#### What to produce:
Find every line in the listing below that contains the string "kern", treating uppercase and lowercase as different, and copy each of those lines.
--------------------------------------------------
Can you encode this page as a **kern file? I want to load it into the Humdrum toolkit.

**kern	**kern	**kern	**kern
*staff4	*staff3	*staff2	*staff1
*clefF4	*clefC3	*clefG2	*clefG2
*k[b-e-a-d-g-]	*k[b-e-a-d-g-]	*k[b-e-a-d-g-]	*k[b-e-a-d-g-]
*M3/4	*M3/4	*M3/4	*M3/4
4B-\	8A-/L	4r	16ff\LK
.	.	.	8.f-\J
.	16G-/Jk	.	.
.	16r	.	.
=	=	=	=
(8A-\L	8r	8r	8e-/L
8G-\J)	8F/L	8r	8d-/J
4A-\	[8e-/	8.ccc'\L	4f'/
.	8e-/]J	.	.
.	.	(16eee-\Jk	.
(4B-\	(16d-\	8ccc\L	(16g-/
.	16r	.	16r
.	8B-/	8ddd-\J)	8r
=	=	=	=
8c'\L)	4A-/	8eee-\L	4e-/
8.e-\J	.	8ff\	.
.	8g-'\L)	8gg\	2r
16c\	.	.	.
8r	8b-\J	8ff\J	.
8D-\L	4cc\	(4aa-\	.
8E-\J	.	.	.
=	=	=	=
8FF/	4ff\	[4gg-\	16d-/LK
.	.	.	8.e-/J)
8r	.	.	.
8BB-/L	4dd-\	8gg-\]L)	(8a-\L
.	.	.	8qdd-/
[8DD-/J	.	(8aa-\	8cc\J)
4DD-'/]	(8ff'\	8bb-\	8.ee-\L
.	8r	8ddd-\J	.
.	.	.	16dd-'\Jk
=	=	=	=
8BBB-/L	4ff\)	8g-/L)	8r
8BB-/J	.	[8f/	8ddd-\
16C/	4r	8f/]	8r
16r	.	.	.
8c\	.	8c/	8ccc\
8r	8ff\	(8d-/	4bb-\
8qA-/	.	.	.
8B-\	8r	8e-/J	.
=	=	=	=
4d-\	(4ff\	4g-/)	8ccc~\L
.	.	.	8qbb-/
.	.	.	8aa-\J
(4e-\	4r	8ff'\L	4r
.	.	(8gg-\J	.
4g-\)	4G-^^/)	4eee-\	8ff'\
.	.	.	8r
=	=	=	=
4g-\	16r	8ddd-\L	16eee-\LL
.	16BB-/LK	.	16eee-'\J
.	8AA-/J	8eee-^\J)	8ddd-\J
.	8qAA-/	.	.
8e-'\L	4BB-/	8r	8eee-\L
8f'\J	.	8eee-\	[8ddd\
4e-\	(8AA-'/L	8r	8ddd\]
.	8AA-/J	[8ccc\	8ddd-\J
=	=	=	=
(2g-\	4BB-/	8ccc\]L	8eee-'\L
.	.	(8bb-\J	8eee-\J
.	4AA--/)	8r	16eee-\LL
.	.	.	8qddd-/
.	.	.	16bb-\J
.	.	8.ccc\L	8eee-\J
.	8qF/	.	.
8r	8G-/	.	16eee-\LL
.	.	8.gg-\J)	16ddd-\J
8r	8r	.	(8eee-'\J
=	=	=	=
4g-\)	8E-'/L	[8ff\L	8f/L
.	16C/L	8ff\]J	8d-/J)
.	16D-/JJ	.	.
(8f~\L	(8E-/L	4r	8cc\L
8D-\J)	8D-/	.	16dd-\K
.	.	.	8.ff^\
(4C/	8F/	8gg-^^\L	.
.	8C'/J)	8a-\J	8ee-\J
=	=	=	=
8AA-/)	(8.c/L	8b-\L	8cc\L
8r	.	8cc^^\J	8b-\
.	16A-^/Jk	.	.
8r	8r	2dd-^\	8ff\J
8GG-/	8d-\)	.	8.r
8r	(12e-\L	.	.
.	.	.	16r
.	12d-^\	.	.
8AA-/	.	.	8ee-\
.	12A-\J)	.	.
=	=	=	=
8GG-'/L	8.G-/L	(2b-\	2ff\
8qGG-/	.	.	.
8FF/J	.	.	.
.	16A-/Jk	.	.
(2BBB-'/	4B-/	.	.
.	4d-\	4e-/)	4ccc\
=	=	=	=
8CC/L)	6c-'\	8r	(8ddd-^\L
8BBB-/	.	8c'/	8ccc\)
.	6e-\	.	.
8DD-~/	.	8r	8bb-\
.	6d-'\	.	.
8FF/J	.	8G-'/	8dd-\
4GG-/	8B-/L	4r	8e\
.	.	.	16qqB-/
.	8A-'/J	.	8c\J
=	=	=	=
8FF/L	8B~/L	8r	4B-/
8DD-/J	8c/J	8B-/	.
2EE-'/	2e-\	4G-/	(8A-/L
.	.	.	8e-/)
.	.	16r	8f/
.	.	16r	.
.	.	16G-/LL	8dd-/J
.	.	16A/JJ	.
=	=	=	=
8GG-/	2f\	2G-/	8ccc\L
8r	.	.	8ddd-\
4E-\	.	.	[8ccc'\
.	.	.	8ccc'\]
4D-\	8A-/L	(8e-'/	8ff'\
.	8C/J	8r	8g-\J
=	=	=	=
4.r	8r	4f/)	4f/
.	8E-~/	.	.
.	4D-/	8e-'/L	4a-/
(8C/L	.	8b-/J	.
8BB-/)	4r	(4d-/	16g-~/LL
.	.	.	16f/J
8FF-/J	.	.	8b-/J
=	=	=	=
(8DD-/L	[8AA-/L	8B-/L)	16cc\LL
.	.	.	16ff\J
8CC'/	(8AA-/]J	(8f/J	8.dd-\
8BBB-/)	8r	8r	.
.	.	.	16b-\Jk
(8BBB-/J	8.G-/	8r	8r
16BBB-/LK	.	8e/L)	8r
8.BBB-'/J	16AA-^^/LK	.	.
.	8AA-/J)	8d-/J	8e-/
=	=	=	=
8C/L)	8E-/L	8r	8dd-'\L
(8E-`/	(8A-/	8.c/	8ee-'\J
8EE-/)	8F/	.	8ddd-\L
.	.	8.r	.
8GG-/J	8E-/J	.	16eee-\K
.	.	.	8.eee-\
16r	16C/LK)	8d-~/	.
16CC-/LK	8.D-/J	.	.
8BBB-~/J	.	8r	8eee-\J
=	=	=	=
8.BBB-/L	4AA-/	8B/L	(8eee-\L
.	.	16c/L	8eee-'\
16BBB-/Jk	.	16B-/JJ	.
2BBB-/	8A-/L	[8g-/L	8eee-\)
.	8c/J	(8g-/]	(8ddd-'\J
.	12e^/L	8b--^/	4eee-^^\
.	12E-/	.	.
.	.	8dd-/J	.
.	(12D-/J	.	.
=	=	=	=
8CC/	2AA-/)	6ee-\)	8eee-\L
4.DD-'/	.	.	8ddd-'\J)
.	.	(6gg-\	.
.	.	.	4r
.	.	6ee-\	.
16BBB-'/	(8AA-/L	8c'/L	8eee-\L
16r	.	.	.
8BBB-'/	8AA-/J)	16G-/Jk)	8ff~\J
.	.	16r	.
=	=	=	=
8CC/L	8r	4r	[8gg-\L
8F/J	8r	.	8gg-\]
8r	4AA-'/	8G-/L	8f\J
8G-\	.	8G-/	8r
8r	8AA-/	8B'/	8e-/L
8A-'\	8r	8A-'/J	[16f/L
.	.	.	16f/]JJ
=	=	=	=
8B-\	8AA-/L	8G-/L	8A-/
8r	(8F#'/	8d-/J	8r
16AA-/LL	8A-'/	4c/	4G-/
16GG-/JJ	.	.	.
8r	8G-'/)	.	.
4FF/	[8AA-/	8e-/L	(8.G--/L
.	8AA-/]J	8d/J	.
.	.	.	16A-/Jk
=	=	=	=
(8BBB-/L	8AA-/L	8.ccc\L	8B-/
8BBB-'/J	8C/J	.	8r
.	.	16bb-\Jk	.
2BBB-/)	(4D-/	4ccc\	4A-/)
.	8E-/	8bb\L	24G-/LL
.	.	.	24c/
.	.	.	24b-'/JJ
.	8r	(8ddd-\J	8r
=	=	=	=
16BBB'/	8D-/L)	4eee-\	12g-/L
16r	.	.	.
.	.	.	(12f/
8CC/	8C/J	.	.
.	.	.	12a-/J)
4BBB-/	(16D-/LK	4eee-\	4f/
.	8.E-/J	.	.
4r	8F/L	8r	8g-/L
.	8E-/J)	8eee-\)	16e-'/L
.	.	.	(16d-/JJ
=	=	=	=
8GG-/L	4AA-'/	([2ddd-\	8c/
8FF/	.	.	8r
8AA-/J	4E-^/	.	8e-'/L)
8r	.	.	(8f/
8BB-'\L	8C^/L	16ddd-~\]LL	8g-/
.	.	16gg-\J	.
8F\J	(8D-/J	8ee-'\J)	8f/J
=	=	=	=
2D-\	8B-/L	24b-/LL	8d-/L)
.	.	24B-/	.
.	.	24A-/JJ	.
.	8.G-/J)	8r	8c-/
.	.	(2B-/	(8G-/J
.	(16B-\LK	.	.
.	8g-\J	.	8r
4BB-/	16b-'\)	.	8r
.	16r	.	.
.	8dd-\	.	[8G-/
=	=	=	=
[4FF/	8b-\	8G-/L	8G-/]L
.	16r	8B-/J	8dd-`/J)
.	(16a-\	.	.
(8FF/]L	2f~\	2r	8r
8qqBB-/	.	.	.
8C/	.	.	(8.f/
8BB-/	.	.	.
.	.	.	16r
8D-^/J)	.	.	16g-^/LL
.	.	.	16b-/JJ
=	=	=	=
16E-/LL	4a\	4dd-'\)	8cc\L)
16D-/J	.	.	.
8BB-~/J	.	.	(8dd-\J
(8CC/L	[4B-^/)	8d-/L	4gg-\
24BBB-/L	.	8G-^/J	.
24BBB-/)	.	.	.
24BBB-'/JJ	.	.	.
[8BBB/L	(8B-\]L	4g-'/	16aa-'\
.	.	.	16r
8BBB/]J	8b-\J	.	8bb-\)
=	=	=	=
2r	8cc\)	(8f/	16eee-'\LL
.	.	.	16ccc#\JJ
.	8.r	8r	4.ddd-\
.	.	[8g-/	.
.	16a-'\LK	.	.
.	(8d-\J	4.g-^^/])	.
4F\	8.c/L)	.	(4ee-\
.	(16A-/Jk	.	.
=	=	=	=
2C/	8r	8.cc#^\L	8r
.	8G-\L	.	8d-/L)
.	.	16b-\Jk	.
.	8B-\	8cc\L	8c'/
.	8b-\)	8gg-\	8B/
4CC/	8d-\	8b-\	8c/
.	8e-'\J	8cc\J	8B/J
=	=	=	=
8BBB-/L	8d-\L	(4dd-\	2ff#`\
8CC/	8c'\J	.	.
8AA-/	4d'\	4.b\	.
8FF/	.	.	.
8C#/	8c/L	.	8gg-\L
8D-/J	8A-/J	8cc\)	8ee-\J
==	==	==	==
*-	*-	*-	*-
--------------------------------------------------
#### Answer to the task:
Can you encode this page as a **kern file? I want to load it into the Humdrum toolkit.
**kern	**kern	**kern	**kern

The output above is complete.